Problem statement: Set down exactly the entries below, beginning at their first line and ending at the line with "flat screwdriver (3rd".
Content starts
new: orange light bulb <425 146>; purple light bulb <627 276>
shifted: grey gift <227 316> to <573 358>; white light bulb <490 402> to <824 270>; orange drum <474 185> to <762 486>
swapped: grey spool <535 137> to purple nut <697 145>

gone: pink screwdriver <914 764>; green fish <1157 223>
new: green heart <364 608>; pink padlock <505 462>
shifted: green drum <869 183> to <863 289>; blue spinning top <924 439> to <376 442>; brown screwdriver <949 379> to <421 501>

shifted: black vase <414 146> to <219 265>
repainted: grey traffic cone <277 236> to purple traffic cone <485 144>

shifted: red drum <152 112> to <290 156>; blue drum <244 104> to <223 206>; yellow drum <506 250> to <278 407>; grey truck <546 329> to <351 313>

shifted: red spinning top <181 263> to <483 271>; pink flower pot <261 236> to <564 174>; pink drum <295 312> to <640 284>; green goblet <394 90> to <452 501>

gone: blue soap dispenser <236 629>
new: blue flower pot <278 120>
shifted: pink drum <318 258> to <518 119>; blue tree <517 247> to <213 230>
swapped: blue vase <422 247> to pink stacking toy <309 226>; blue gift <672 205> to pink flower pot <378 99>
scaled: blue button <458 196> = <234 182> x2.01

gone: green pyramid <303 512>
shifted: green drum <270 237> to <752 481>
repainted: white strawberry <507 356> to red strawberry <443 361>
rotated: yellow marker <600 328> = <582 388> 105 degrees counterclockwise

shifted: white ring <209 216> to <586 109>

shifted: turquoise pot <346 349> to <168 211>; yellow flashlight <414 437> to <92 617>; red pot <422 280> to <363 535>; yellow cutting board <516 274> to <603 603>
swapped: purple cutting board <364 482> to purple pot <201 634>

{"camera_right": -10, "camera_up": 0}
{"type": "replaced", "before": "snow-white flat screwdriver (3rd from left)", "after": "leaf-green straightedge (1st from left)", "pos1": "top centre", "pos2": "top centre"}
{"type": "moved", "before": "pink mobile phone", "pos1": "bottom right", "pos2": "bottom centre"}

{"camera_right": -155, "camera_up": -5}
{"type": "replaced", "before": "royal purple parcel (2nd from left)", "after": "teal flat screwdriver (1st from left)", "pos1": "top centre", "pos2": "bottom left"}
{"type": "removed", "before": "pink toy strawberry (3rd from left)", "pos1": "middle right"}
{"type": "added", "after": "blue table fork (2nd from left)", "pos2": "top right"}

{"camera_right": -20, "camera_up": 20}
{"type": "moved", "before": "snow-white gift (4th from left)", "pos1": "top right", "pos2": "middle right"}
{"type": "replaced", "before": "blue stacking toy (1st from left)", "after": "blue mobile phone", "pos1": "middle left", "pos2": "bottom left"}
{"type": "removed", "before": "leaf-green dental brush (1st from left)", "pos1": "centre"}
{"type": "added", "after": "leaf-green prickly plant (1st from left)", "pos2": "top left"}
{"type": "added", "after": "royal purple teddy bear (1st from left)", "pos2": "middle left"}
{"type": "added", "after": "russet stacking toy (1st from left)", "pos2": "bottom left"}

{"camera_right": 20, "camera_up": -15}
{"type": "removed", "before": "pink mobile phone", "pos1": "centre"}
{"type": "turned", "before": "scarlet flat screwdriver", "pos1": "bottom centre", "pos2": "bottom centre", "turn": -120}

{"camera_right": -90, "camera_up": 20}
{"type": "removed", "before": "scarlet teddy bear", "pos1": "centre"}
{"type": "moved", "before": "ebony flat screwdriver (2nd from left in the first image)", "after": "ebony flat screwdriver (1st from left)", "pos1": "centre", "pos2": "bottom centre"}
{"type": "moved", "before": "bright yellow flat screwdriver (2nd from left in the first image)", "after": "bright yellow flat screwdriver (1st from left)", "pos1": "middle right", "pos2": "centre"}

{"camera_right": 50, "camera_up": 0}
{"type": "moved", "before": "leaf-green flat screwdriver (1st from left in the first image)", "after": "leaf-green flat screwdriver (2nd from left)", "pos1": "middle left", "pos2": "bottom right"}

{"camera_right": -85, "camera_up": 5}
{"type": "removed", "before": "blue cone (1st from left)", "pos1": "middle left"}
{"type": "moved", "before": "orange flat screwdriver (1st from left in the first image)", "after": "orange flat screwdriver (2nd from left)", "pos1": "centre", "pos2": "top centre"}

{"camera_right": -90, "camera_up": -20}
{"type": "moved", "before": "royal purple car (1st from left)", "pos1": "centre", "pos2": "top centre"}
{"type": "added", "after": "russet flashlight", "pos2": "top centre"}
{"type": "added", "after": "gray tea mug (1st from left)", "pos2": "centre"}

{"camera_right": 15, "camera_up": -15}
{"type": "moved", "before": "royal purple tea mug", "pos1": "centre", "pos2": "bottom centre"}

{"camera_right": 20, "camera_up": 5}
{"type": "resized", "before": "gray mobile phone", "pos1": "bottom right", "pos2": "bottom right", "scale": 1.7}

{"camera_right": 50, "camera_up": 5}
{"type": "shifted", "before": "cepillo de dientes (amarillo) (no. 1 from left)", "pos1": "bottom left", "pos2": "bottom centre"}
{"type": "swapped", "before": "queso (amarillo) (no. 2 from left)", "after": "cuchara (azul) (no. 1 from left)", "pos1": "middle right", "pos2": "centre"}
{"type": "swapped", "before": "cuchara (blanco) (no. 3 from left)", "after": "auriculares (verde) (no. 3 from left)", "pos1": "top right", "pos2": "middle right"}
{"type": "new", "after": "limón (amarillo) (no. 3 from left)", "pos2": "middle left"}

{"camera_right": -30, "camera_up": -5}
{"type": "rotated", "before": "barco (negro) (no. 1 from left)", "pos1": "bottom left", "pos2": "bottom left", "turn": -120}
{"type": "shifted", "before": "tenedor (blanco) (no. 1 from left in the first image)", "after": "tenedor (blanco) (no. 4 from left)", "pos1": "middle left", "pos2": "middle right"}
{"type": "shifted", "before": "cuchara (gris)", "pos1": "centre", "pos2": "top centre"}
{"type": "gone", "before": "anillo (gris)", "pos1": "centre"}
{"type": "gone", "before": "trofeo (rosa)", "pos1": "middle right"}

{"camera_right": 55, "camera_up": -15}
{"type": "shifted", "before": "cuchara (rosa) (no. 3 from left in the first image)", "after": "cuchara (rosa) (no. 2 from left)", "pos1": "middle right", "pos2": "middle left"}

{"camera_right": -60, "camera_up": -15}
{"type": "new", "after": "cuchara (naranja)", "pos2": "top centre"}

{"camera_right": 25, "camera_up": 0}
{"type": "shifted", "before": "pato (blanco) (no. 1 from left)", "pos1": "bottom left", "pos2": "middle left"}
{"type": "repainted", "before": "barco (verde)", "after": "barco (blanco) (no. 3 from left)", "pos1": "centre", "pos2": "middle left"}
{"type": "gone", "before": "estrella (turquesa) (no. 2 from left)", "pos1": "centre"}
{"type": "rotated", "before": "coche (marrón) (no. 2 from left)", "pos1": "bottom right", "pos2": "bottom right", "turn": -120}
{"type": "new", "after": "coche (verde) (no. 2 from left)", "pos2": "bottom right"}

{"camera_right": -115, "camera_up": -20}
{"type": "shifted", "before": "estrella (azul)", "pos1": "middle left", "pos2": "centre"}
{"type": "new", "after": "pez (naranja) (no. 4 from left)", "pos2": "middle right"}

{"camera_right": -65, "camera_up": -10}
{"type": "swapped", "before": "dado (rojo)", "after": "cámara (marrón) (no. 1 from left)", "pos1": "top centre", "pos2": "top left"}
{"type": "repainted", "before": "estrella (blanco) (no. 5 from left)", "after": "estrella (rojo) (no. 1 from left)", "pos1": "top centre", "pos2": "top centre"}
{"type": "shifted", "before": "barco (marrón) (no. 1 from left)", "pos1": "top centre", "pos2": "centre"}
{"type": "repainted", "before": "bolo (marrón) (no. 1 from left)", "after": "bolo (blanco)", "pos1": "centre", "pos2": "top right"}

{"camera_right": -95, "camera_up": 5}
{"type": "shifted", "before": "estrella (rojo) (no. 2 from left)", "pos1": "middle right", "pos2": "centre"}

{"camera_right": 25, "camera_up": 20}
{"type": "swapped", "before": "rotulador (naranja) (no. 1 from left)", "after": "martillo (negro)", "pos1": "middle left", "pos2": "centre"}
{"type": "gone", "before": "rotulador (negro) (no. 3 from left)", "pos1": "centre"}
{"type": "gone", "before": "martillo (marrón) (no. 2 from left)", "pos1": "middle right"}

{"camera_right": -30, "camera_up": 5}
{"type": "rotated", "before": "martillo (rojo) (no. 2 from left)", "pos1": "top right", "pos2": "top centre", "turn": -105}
Content ends
Answer box:
new: orange light bulb <425 146>; purple light bulb <627 276>
shifted: grey gift <227 316> to <573 358>; white light bulb <490 402> to <824 270>; orange drum <474 185> to <762 486>
swapped: grey spool <535 137> to purple nut <697 145>

gone: pink screwdriver <914 764>; green fish <1157 223>
new: green heart <364 608>; pink padlock <505 462>
shifted: green drum <869 183> to <863 289>; blue spinning top <924 439> to <376 442>; brown screwdriver <949 379> to <421 501>

shifted: black vase <414 146> to <219 265>
repainted: grey traffic cone <277 236> to purple traffic cone <485 144>

shifted: red drum <152 112> to <290 156>; blue drum <244 104> to <223 206>; yellow drum <506 250> to <278 407>; grey truck <546 329> to <351 313>

shifted: red spinning top <181 263> to <483 271>; pink flower pot <261 236> to <564 174>; pink drum <295 312> to <640 284>; green goblet <394 90> to <452 501>

gone: blue soap dispenser <236 629>
new: blue flower pot <278 120>
shifted: pink drum <318 258> to <518 119>; blue tree <517 247> to <213 230>
swapped: blue vase <422 247> to pink stacking toy <309 226>; blue gift <672 205> to pink flower pot <378 99>
scaled: blue button <458 196> = <234 182> x2.01

gone: green pyramid <303 512>
shifted: green drum <270 237> to <752 481>
repainted: white strawberry <507 356> to red strawberry <443 361>
rotated: yellow marker <600 328> = <582 388> 105 degrees counterclockwise

shifted: white ring <209 216> to <586 109>

shifted: turquoise pot <346 349> to <168 211>; yellow flashlight <414 437> to <92 617>; red pot <422 280> to <363 535>; yellow cutting board <516 274> to <603 603>
swapped: purple cutting board <364 482> to purple pot <201 634>

{"camera_right": -10, "camera_up": 0}
{"type": "replaced", "before": "snow-white flat screwdriver (3rd from left)", "after": "leaf-green straightedge (1st from left)", "pos1": "top centre", "pos2": "top centre"}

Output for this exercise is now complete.